▶ [ASSIGNMENT] Reproduce the entries that follow exactly, dropping each image.

▶ [EXERCISE MATERIAL]

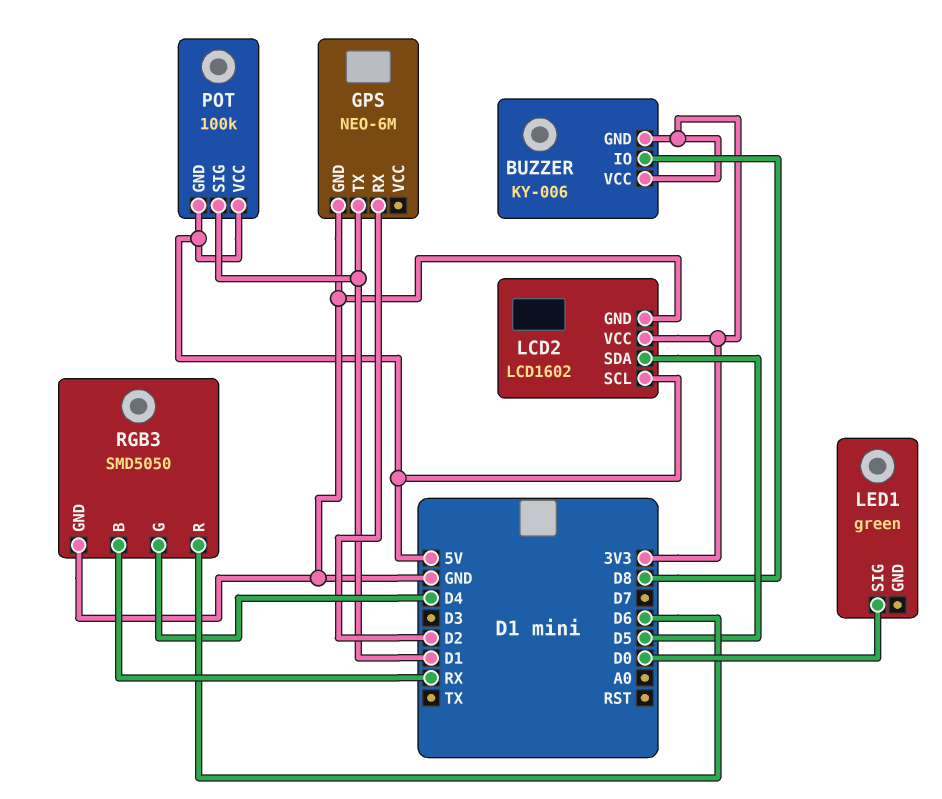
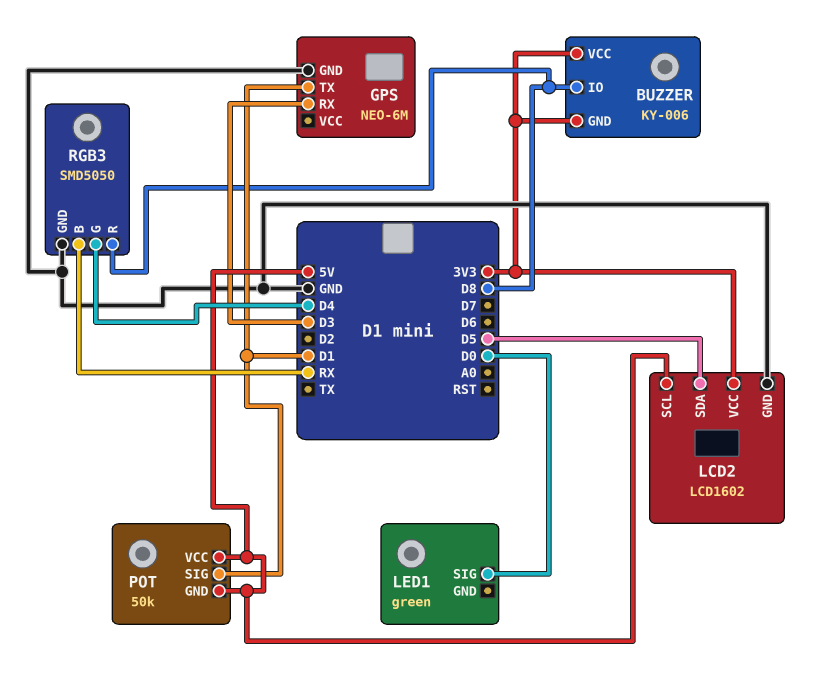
GPS pin RX: D2 -> D3
POT: 100k -> 50k
RGB3 pin R: D6 -> D8

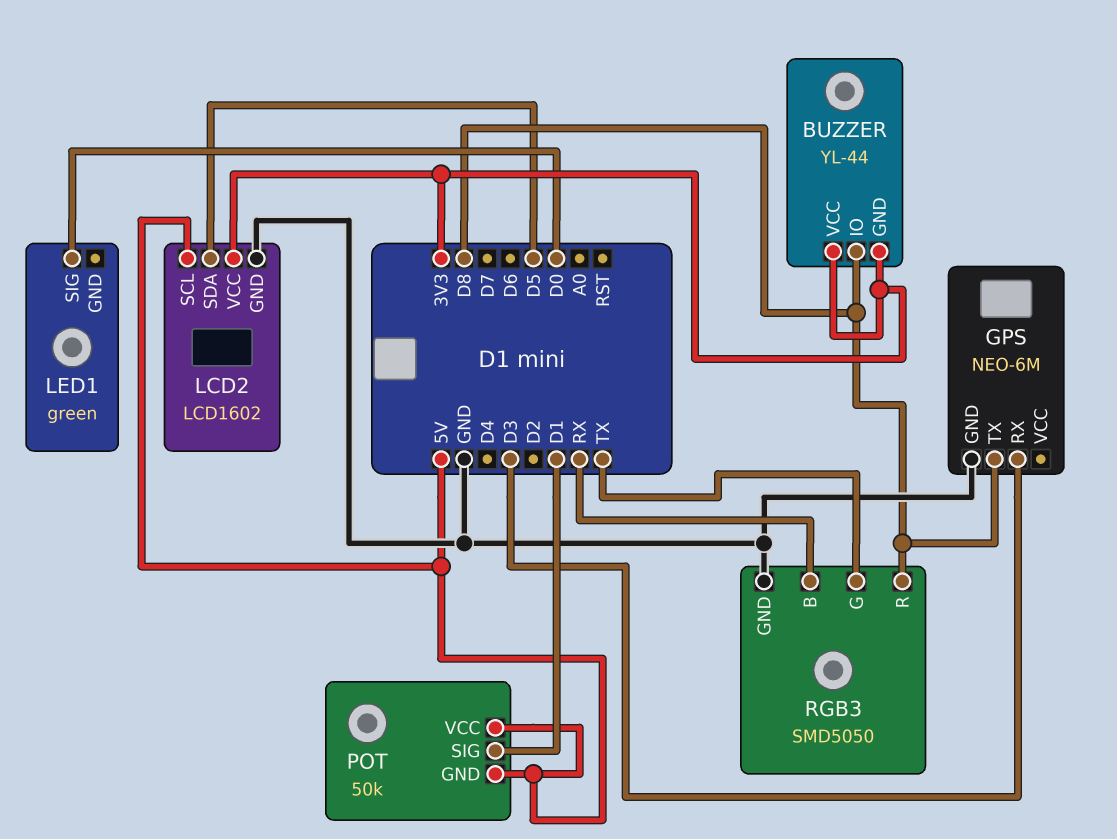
BUZZER: KY-006 -> YL-44
GPS pin TX: D1 -> D8
RGB3 pin G: D4 -> TX

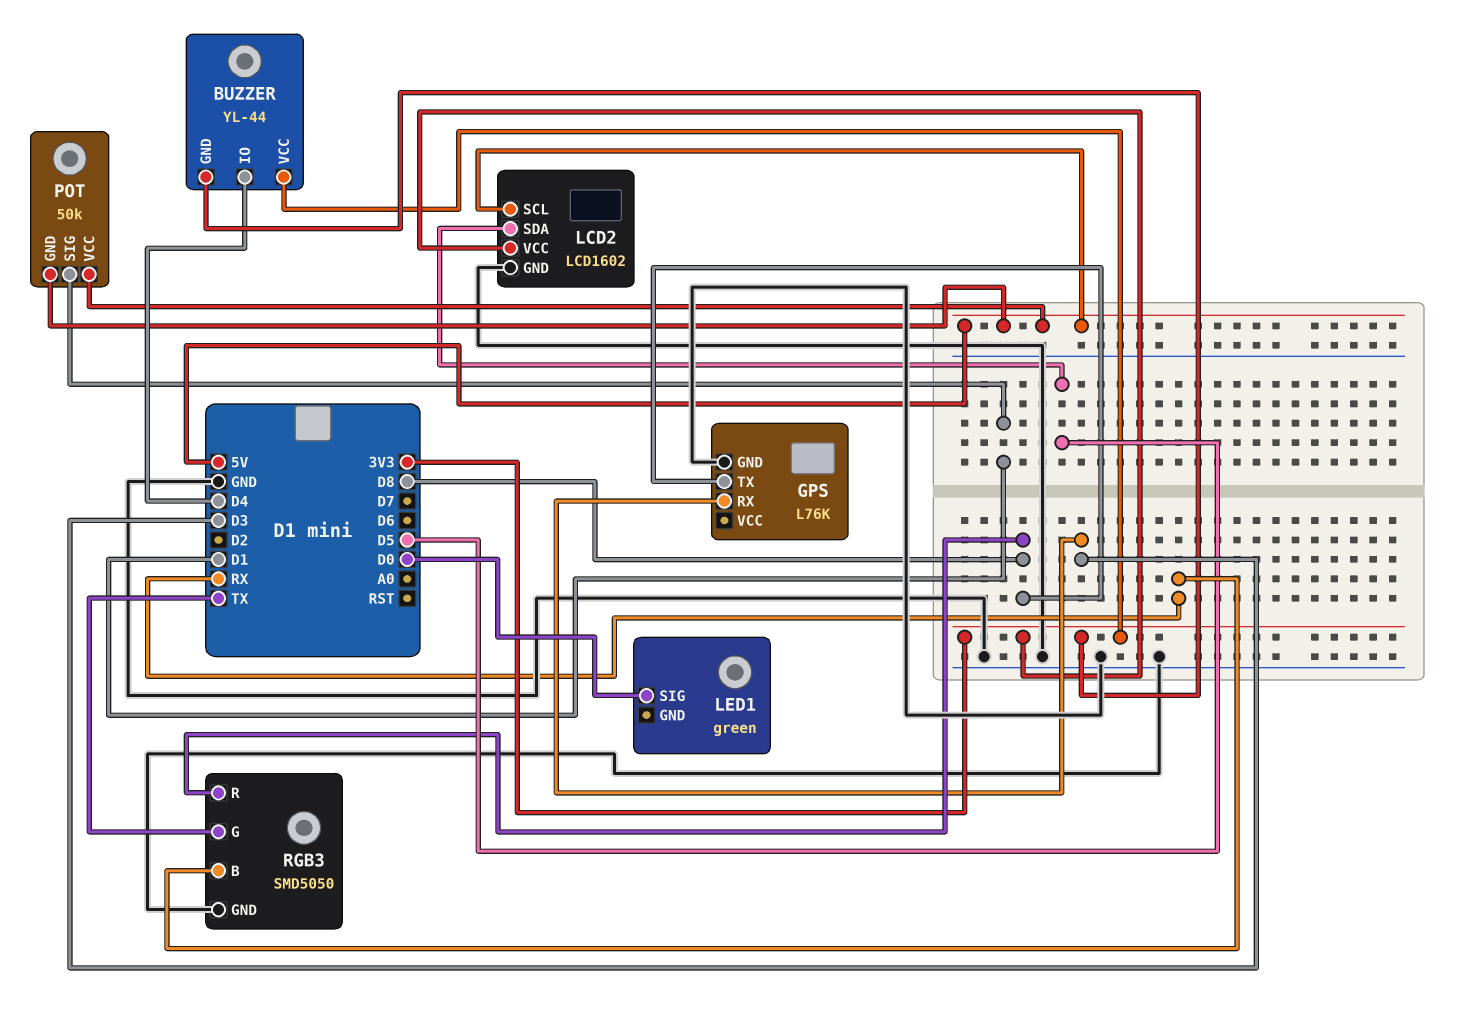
BUZZER pin IO: D8 -> D4
GPS: NEO-6M -> L76K

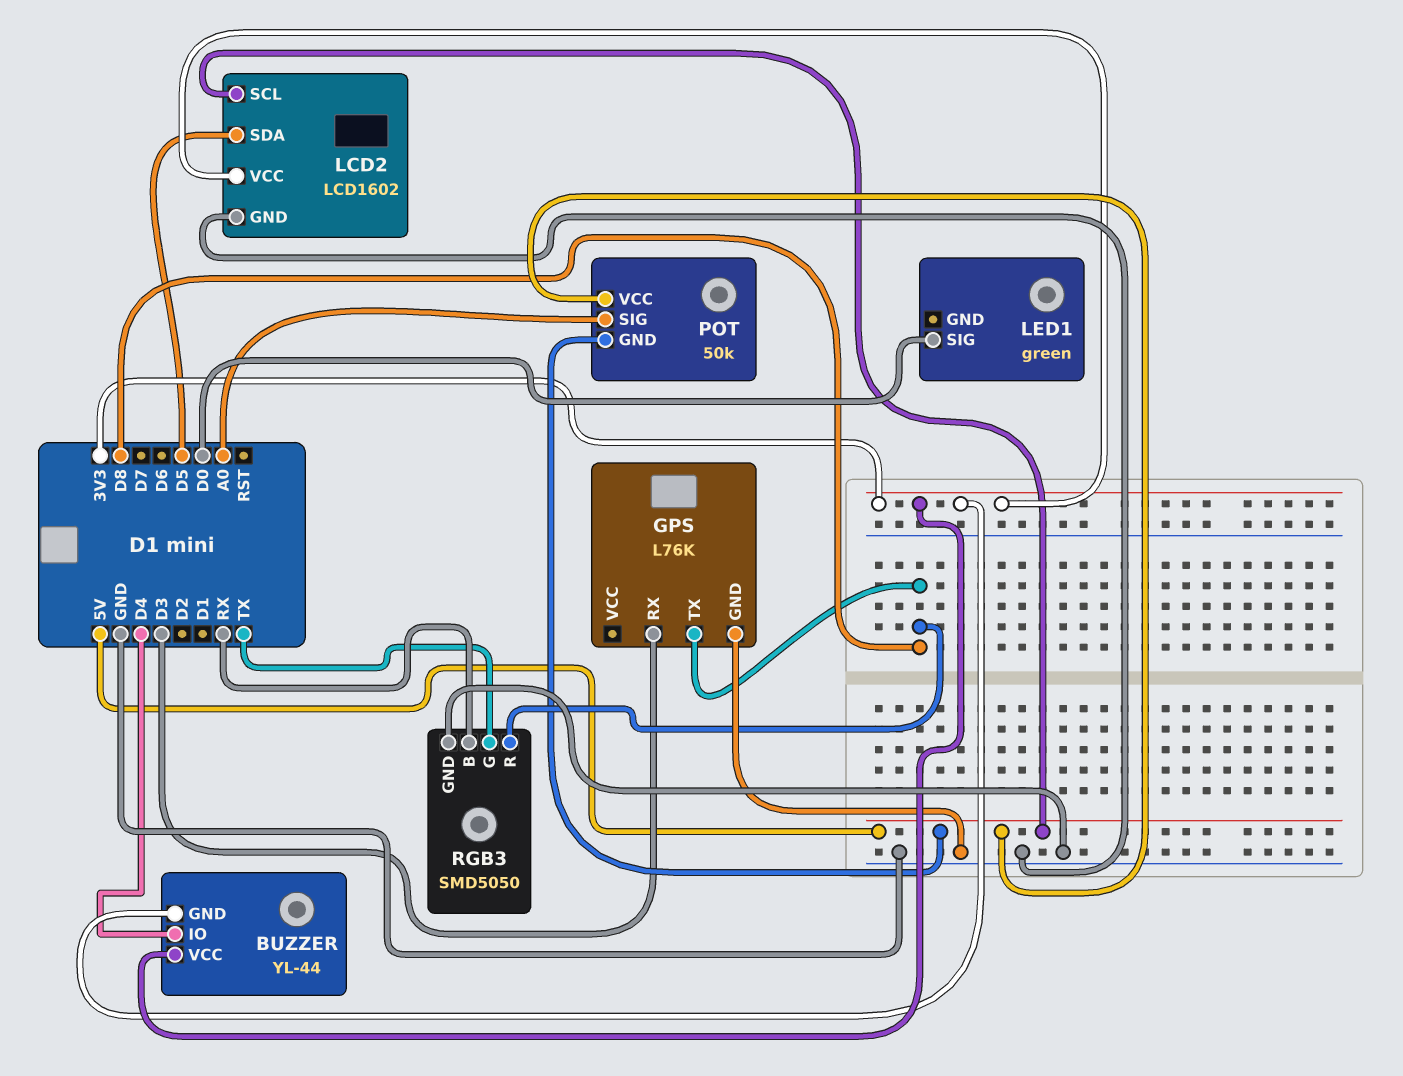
POT pin SIG: D1 -> A0

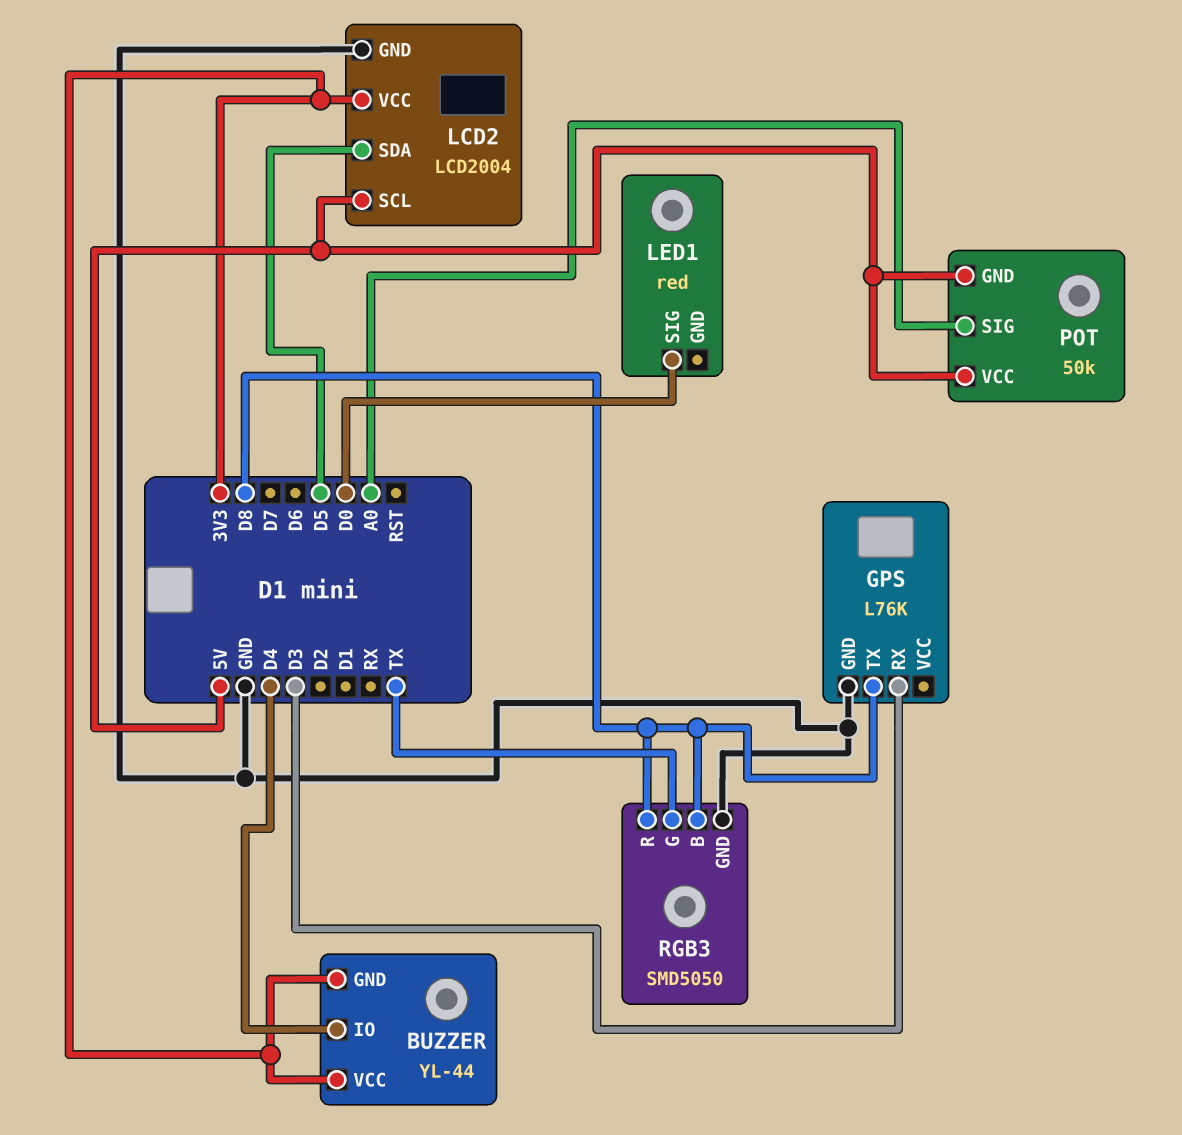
LCD2: LCD1602 -> LCD2004
LED1: green -> red
RGB3 pin B: RX -> D8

▶ [COMPLETED TASK]
GPS pin RX: D2 -> D3
POT: 100k -> 50k
RGB3 pin R: D6 -> D8

BUZZER: KY-006 -> YL-44
GPS pin TX: D1 -> D8
RGB3 pin G: D4 -> TX

BUZZER pin IO: D8 -> D4
GPS: NEO-6M -> L76K

POT pin SIG: D1 -> A0

LCD2: LCD1602 -> LCD2004
LED1: green -> red
RGB3 pin B: RX -> D8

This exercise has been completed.